Problem to solve
Please write out each entry exactly as it appears.

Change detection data
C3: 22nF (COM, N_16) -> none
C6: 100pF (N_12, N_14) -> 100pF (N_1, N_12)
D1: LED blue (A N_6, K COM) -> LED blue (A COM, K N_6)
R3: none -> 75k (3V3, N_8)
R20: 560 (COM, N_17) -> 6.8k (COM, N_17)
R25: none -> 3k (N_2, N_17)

Result of the task
C3: 22nF (COM, N_16) -> none
C6: 100pF (N_12, N_14) -> 100pF (N_1, N_12)
D1: LED blue (A N_6, K COM) -> LED blue (A COM, K N_6)
R3: none -> 75k (3V3, N_8)
R20: 560 (COM, N_17) -> 6.8k (COM, N_17)
R25: none -> 3k (N_2, N_17)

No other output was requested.